Work required
For every line below, output the text exactly and leave out images.

Given information
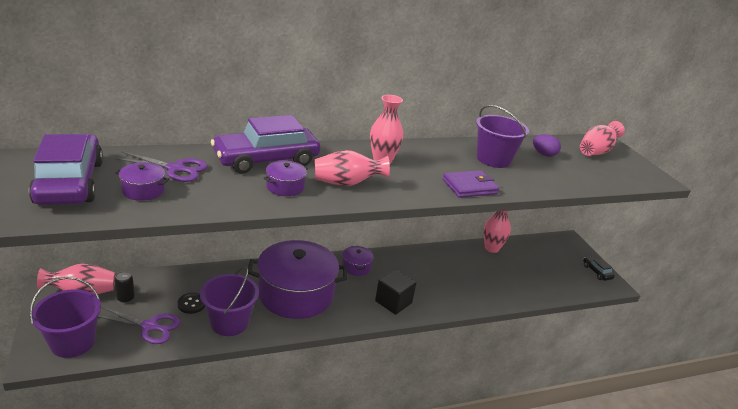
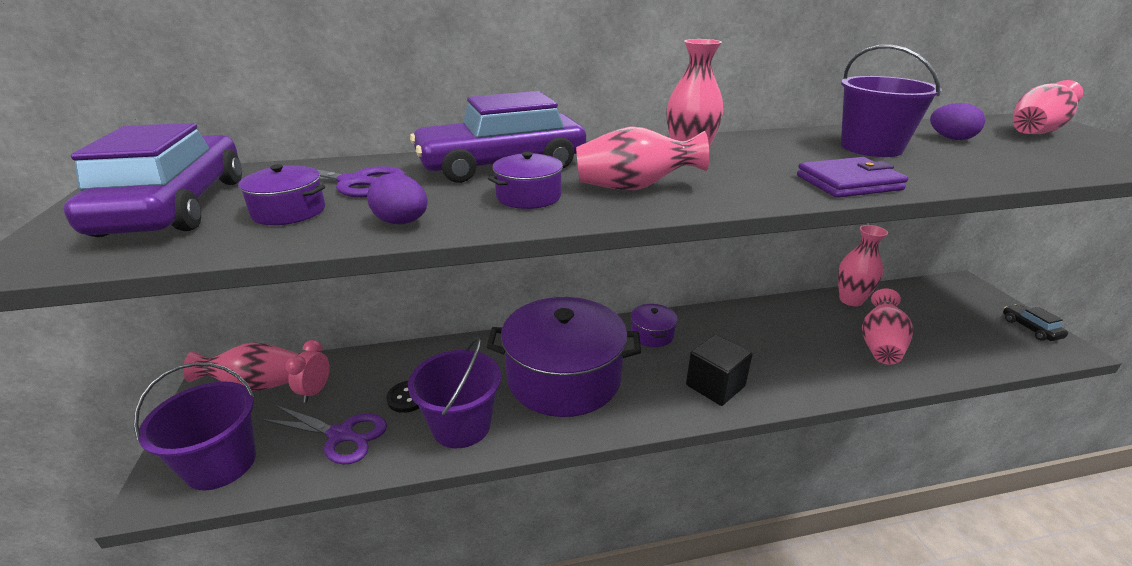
camera: 10 degrees right, 0 degrees up
black can [114,271,135,303] -> pink clock [285,340,330,403]
none -> purple egg [367,173,427,224]
none -> pink vase [862,289,913,365]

Result of this task
camera: 10 degrees right, 0 degrees up
black can [114,271,135,303] -> pink clock [285,340,330,403]
none -> purple egg [367,173,427,224]
none -> pink vase [862,289,913,365]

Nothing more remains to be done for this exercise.